**INFORMATION GIVEN:**
==============================

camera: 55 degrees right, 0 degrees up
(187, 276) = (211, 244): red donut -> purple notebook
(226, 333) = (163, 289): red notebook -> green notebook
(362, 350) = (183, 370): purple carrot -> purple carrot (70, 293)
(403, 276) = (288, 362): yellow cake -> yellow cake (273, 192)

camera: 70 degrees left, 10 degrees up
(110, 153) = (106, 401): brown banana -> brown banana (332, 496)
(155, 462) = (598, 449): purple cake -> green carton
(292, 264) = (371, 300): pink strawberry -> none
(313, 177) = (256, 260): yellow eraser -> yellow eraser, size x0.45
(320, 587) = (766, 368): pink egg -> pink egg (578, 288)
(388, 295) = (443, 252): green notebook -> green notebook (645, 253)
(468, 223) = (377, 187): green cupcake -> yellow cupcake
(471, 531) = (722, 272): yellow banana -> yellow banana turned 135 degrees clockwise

==============================

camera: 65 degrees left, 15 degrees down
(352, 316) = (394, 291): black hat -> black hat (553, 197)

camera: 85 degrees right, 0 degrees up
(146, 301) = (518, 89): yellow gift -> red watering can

==============================

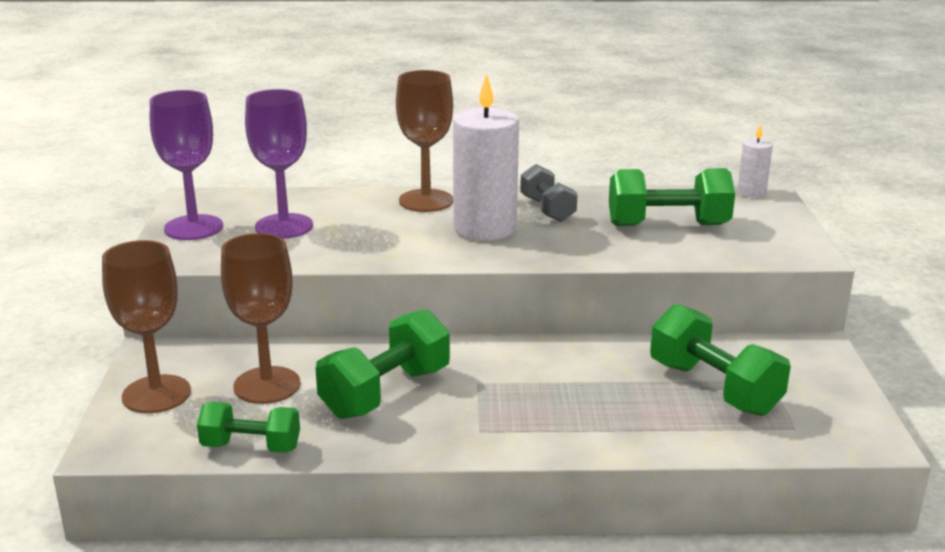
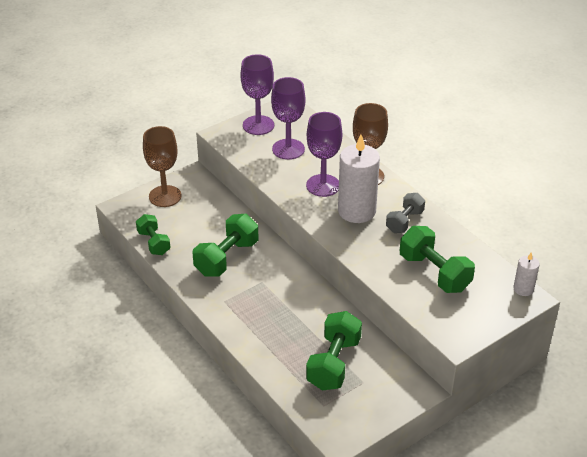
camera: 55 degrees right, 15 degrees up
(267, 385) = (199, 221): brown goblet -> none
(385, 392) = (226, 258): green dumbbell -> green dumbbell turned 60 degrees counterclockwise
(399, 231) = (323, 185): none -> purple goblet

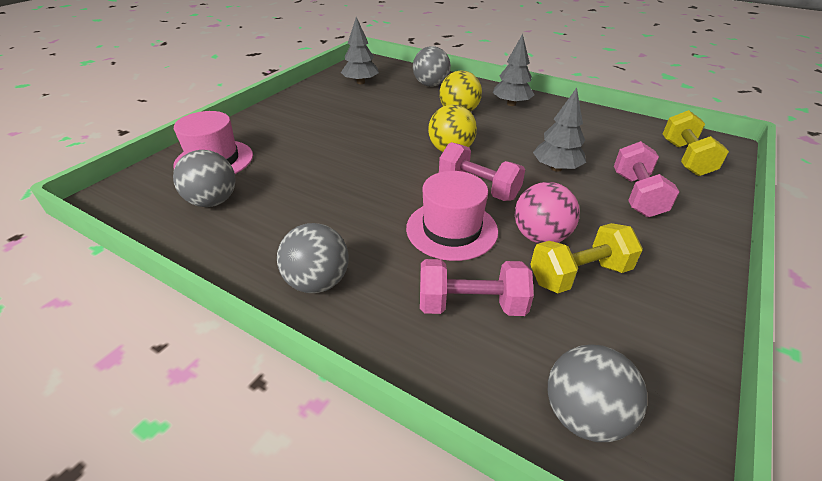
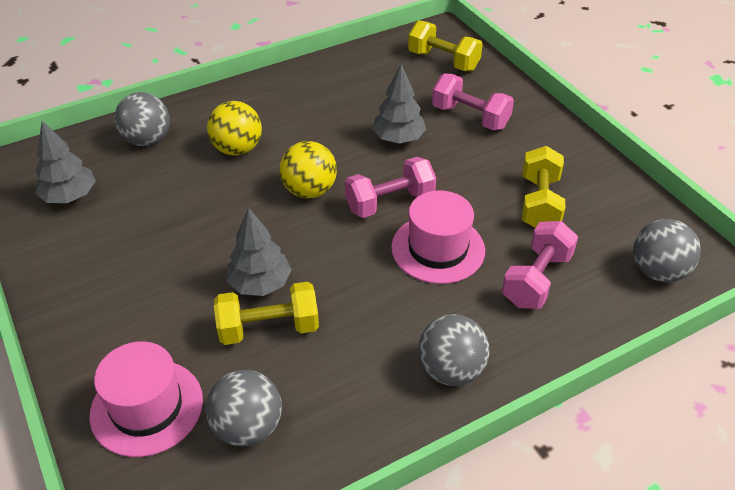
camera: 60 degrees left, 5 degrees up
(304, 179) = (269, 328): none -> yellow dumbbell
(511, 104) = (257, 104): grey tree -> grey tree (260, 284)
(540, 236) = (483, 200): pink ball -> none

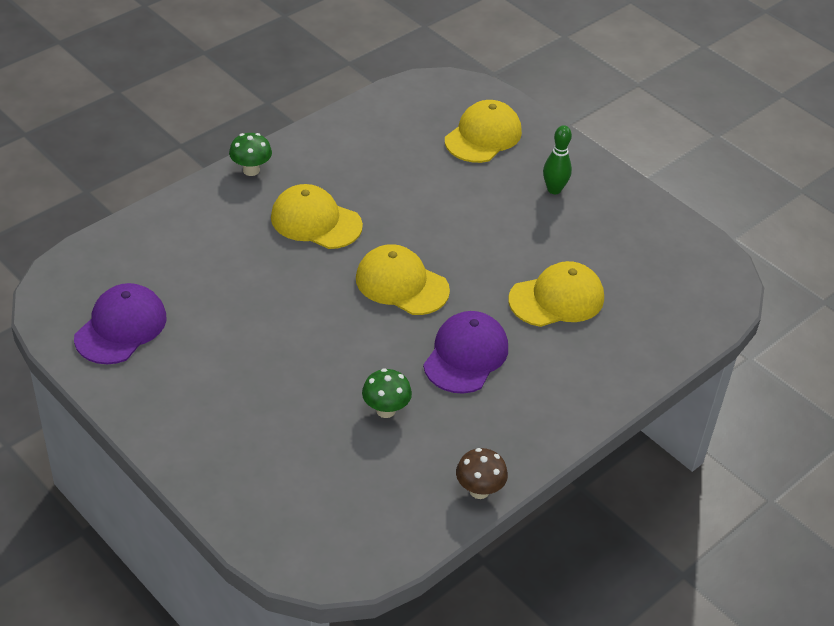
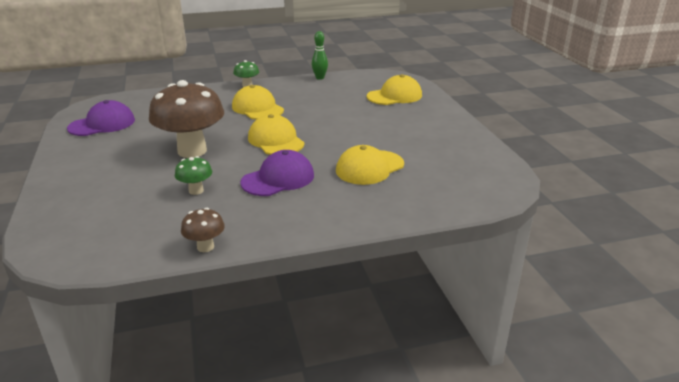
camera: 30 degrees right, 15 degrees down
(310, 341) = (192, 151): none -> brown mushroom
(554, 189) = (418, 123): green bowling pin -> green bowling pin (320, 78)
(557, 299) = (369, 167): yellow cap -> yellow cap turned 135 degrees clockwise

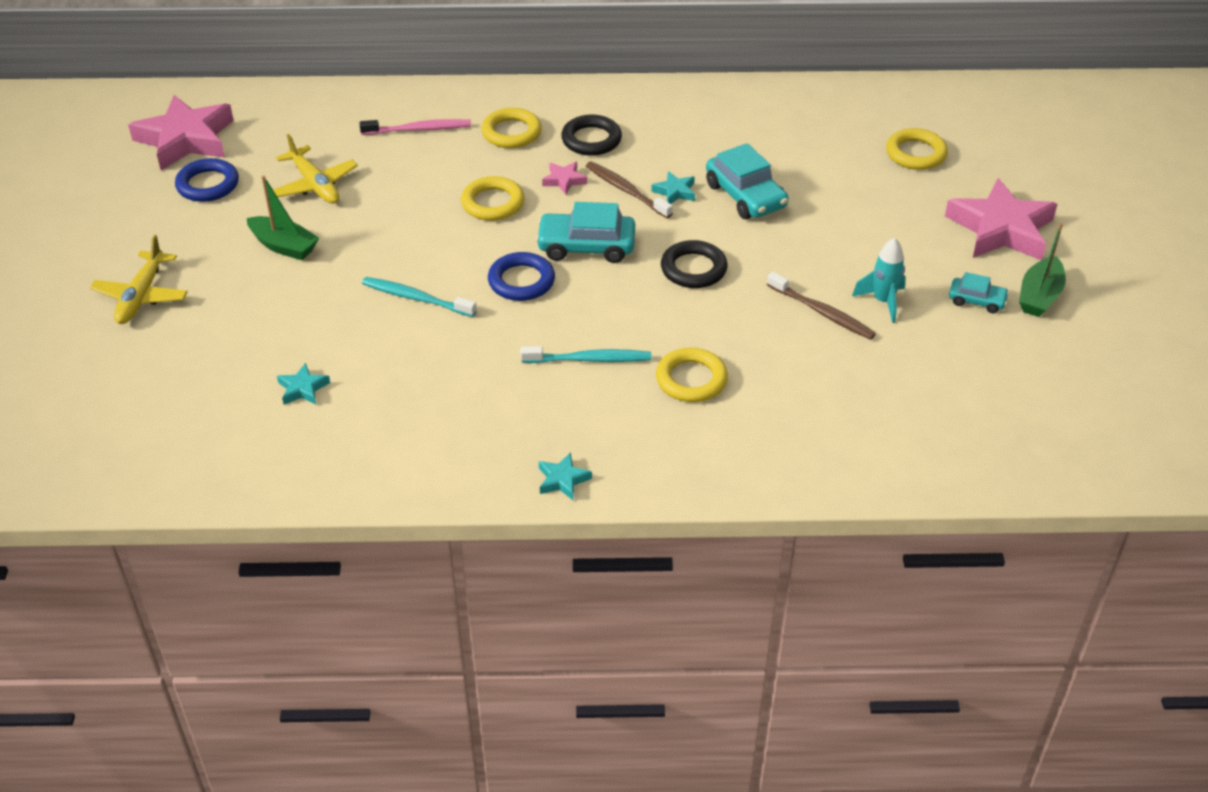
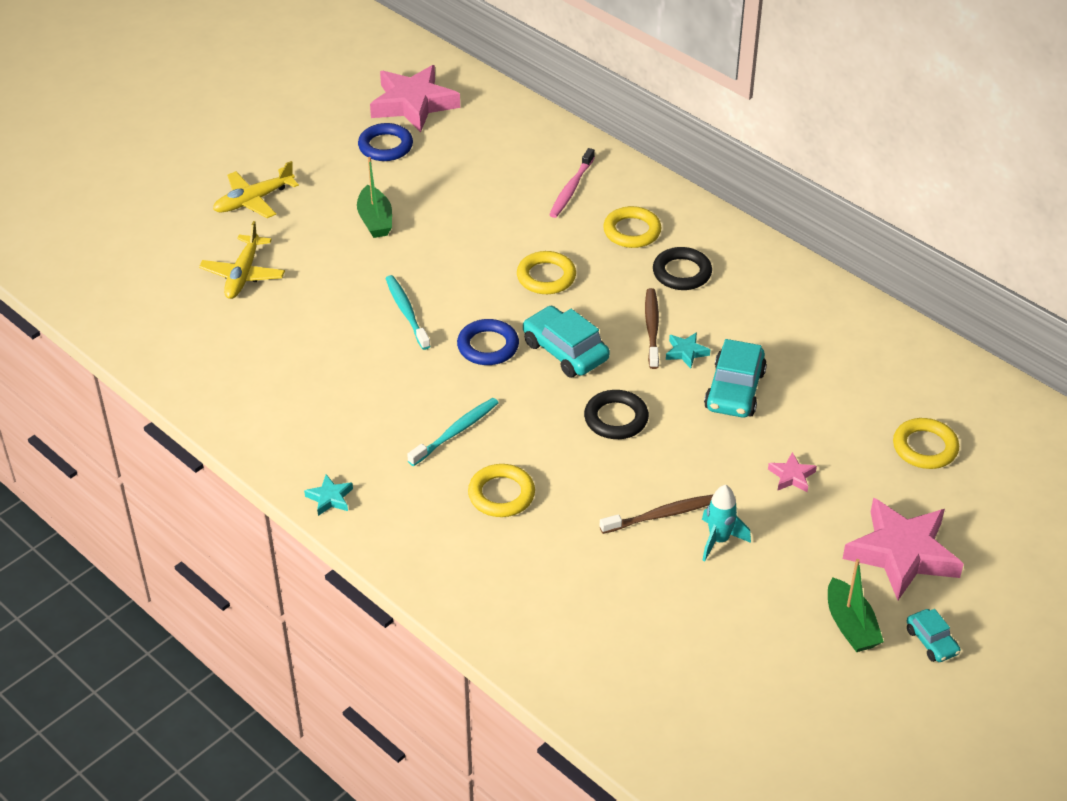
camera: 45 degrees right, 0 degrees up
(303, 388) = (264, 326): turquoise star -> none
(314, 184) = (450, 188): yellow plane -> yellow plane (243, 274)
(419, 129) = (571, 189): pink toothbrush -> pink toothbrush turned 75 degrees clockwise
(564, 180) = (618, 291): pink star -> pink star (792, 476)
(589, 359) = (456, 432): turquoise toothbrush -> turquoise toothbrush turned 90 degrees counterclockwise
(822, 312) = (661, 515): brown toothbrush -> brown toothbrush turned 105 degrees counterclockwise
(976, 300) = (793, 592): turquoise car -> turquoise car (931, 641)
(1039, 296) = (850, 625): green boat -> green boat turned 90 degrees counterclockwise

==============================

The response must repeat exactly the lines above from the one with "(304, 179) = (269, 328): none" through the one with "(1039, 296) = (850, 625): green", including both, and must contain no pictures and no other text.

(304, 179) = (269, 328): none -> yellow dumbbell
(511, 104) = (257, 104): grey tree -> grey tree (260, 284)
(540, 236) = (483, 200): pink ball -> none

camera: 30 degrees right, 15 degrees down
(310, 341) = (192, 151): none -> brown mushroom
(554, 189) = (418, 123): green bowling pin -> green bowling pin (320, 78)
(557, 299) = (369, 167): yellow cap -> yellow cap turned 135 degrees clockwise

camera: 45 degrees right, 0 degrees up
(303, 388) = (264, 326): turquoise star -> none
(314, 184) = (450, 188): yellow plane -> yellow plane (243, 274)
(419, 129) = (571, 189): pink toothbrush -> pink toothbrush turned 75 degrees clockwise
(564, 180) = (618, 291): pink star -> pink star (792, 476)
(589, 359) = (456, 432): turquoise toothbrush -> turquoise toothbrush turned 90 degrees counterclockwise
(822, 312) = (661, 515): brown toothbrush -> brown toothbrush turned 105 degrees counterclockwise
(976, 300) = (793, 592): turquoise car -> turquoise car (931, 641)
(1039, 296) = (850, 625): green boat -> green boat turned 90 degrees counterclockwise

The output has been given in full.